Stored items from a collection:
-------------------------
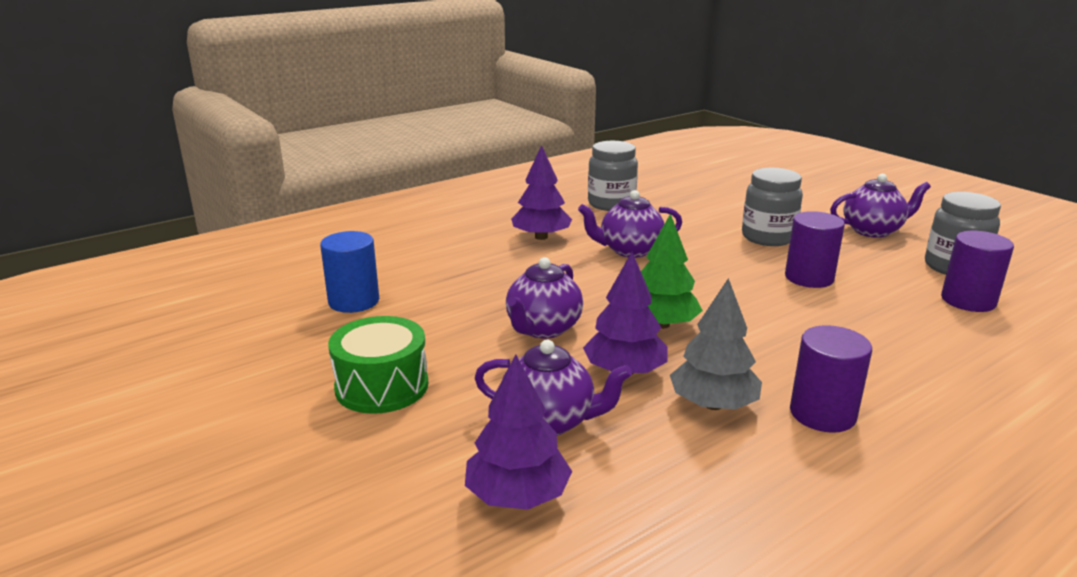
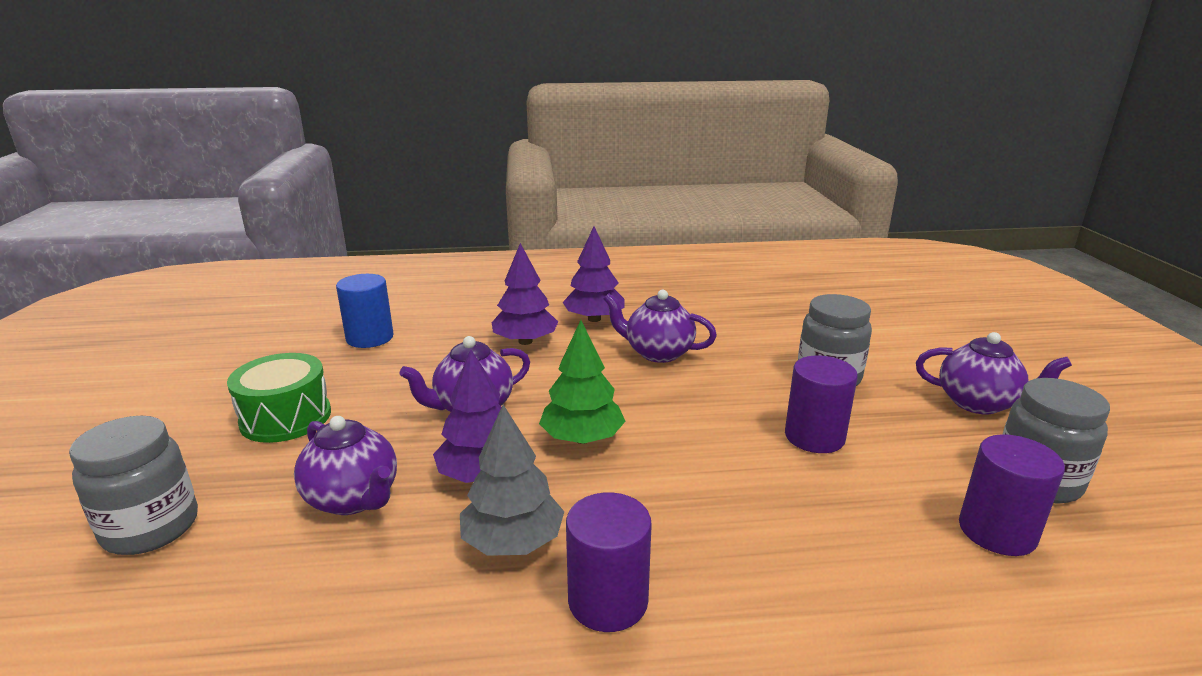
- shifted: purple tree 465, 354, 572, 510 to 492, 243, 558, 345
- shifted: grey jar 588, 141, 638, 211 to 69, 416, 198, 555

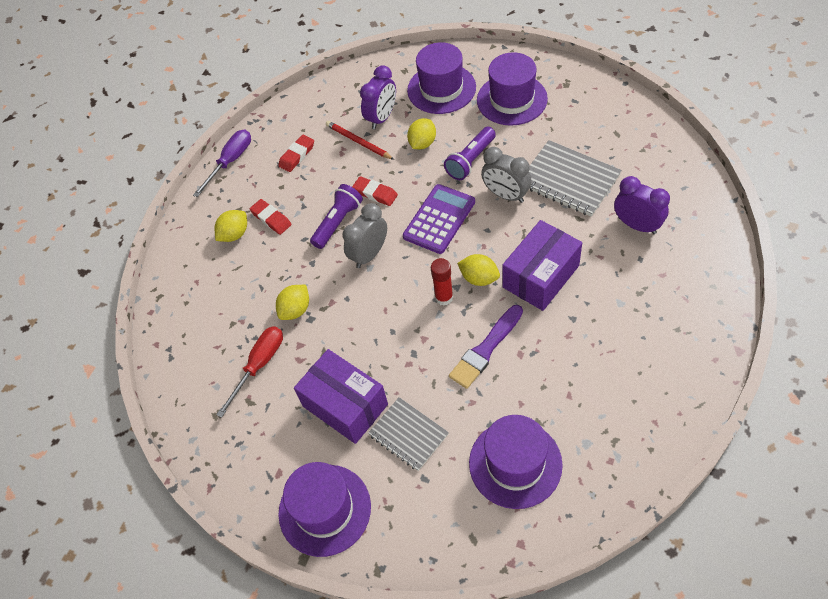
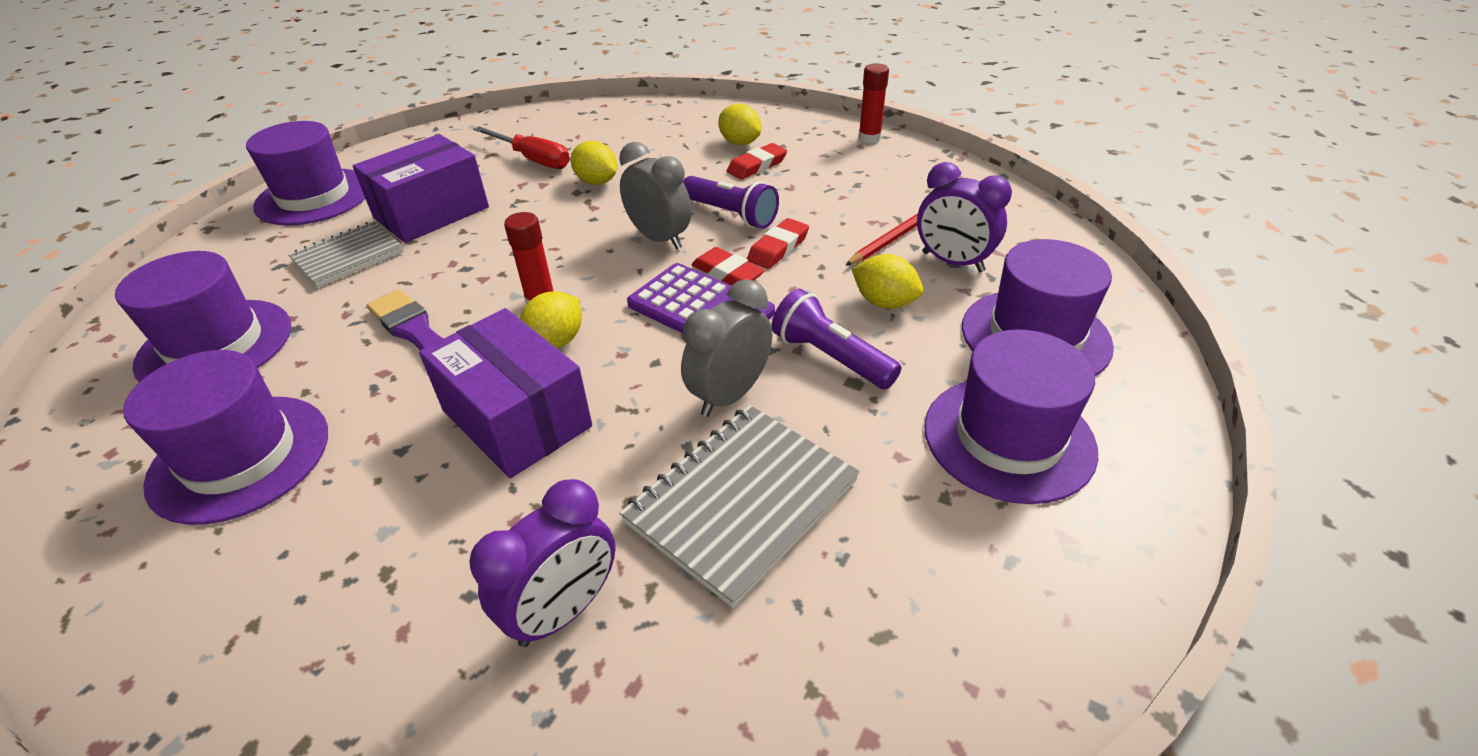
- new: purple hat 123, 350, 328, 525
- shifted: red eraser 278, 135, 314, 172 to 691, 247, 765, 286
- swapped: purple screwdriver 193, 130, 251, 197 to red glue stick 858, 63, 889, 144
-------------------------
* Problem to solve
What you return should match the records above word for word, minus the pictures.

* Solution for this problem
- shifted: purple tree 465, 354, 572, 510 to 492, 243, 558, 345
- shifted: grey jar 588, 141, 638, 211 to 69, 416, 198, 555

- new: purple hat 123, 350, 328, 525
- shifted: red eraser 278, 135, 314, 172 to 691, 247, 765, 286
- swapped: purple screwdriver 193, 130, 251, 197 to red glue stick 858, 63, 889, 144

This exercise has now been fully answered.